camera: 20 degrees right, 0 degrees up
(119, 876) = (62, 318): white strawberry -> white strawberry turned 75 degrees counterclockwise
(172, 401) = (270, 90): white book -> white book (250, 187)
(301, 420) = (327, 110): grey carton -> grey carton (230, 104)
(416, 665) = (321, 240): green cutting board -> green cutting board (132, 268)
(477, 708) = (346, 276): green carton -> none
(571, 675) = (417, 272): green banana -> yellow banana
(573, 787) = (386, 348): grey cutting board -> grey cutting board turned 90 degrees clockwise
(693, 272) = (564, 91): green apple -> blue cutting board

━━━━━━━━━━━━━━━━━━━━

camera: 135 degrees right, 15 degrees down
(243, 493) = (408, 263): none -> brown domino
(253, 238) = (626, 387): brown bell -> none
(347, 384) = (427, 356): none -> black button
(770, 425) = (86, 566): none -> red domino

━━━━━━━━━━━━━━━━━━━━

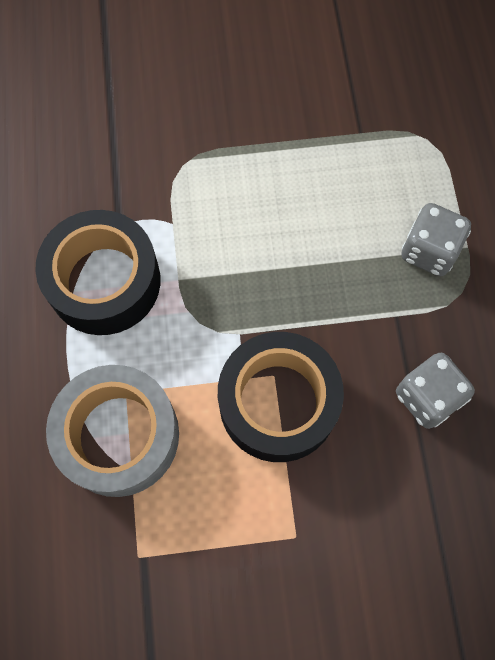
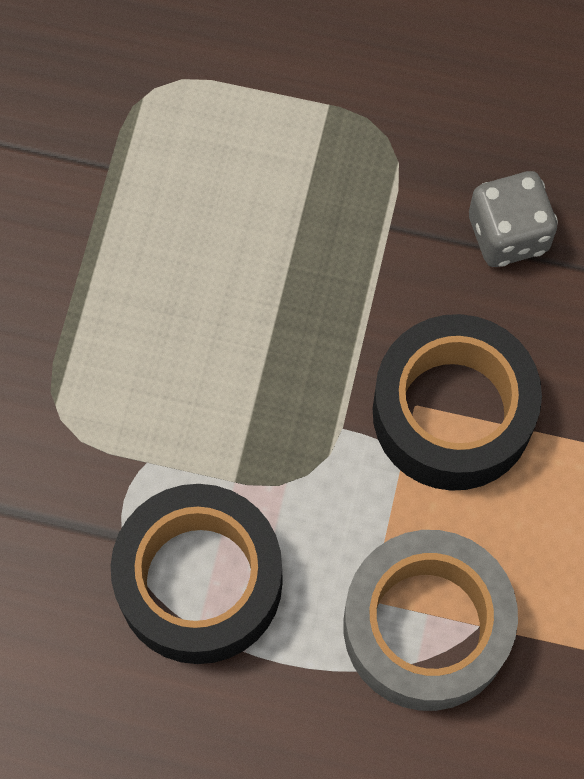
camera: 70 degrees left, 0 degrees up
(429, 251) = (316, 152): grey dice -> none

━━━━━━━━━━━━━━━━━━━━

◆ TASK DETAILS: Could you transcribe the entries above word for word, from the line with "(301, 420) = (327, 110): grey" down to the line with "(693, 272) = (564, 91): green", keeping both?

◆ ANSWER FOR THE TASK:
(301, 420) = (327, 110): grey carton -> grey carton (230, 104)
(416, 665) = (321, 240): green cutting board -> green cutting board (132, 268)
(477, 708) = (346, 276): green carton -> none
(571, 675) = (417, 272): green banana -> yellow banana
(573, 787) = (386, 348): grey cutting board -> grey cutting board turned 90 degrees clockwise
(693, 272) = (564, 91): green apple -> blue cutting board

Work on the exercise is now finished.